Input: Begin
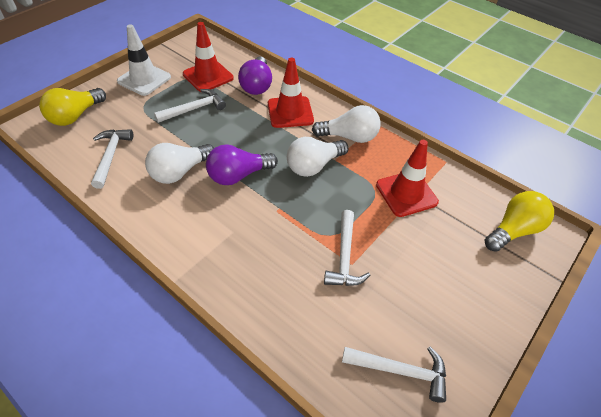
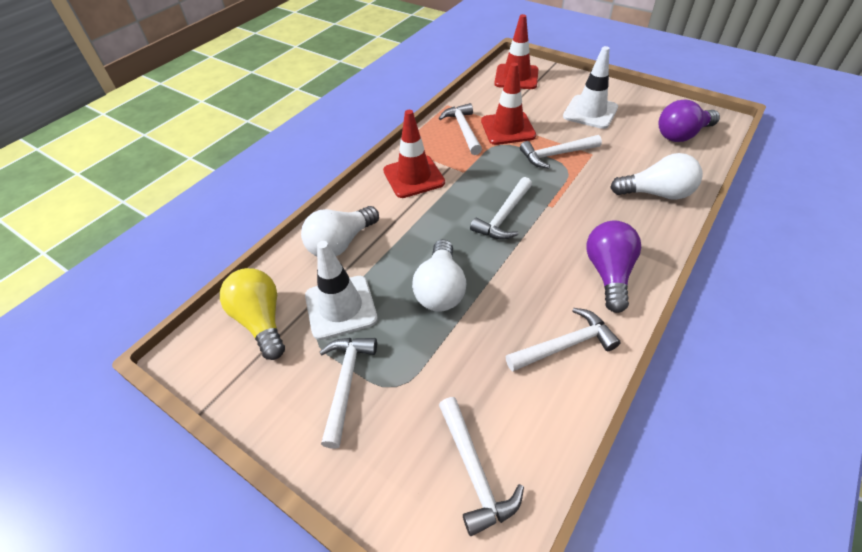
white hammer: 4 -> 6
white traffic cone: 1 -> 2
yellow light bulb: 2 -> 1

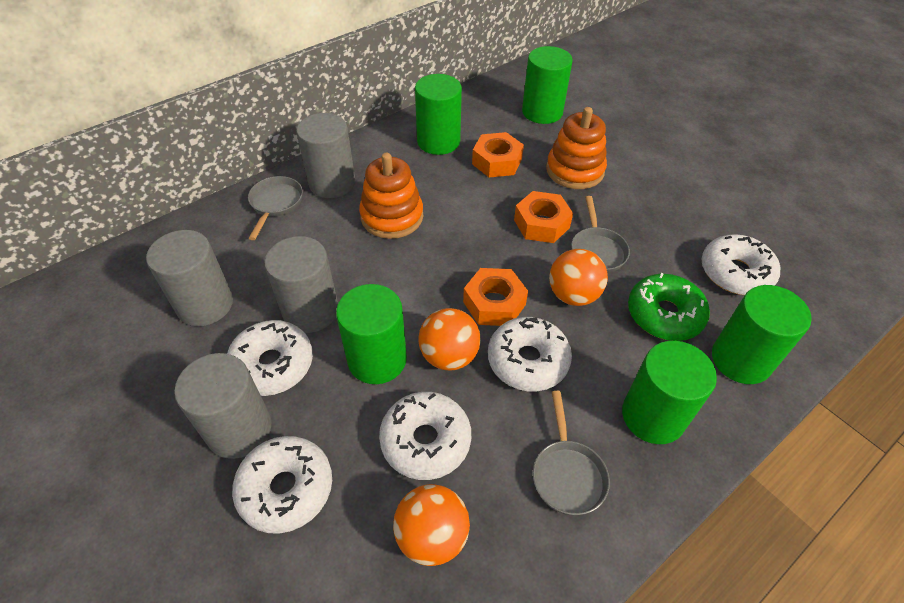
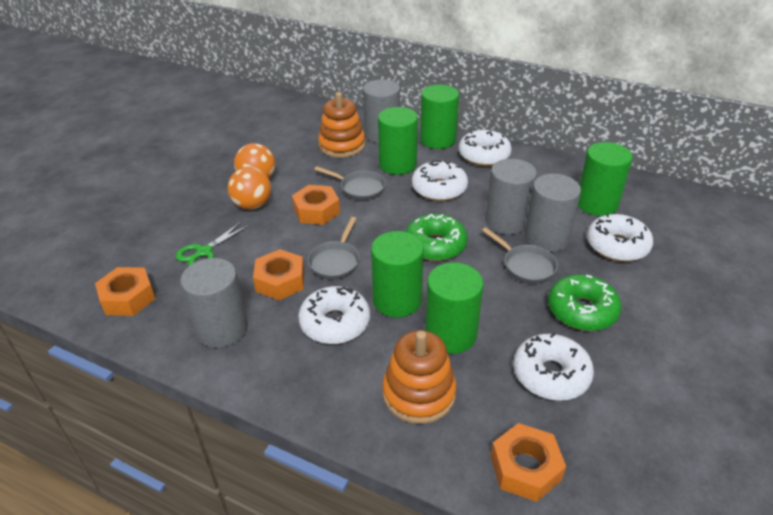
green donut: 1 -> 2
green scissors: 0 -> 1
orange ball: 3 -> 2
orange nut: 3 -> 4

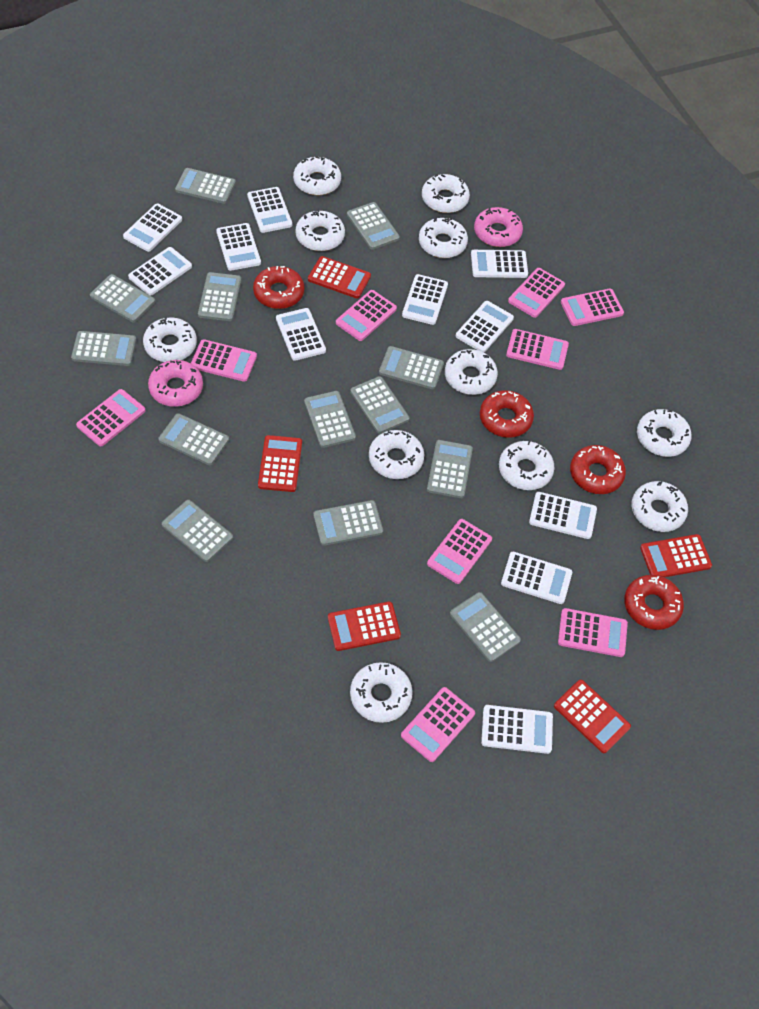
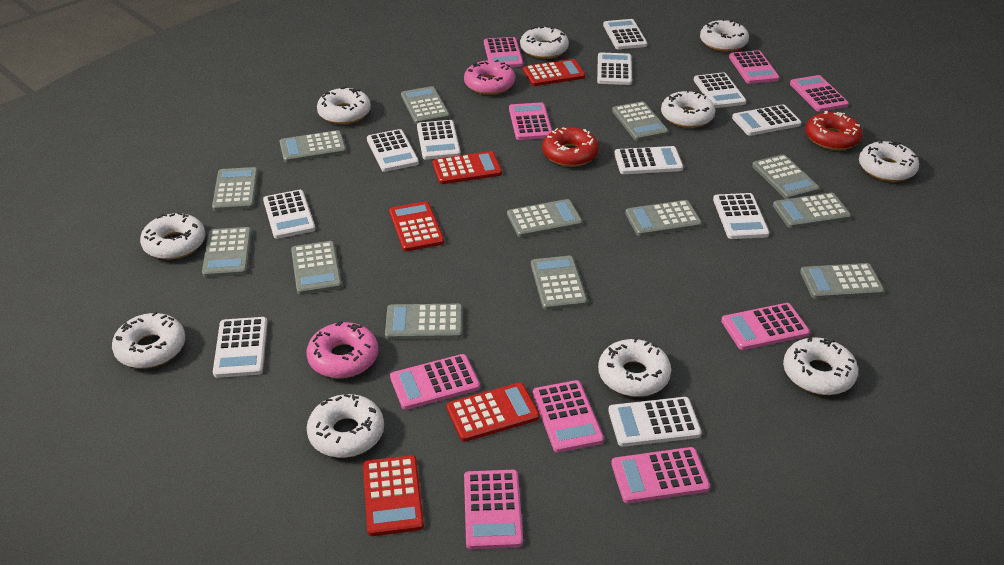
red donut: 4 -> 2
white donut: 11 -> 10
Input: End
[Your goal]:
Since the copy must hold no pictures, repeat everything else in the records exactly as written.

[Solution]:
white hammer: 4 -> 6
white traffic cone: 1 -> 2
yellow light bulb: 2 -> 1

green donut: 1 -> 2
green scissors: 0 -> 1
orange ball: 3 -> 2
orange nut: 3 -> 4

red donut: 4 -> 2
white donut: 11 -> 10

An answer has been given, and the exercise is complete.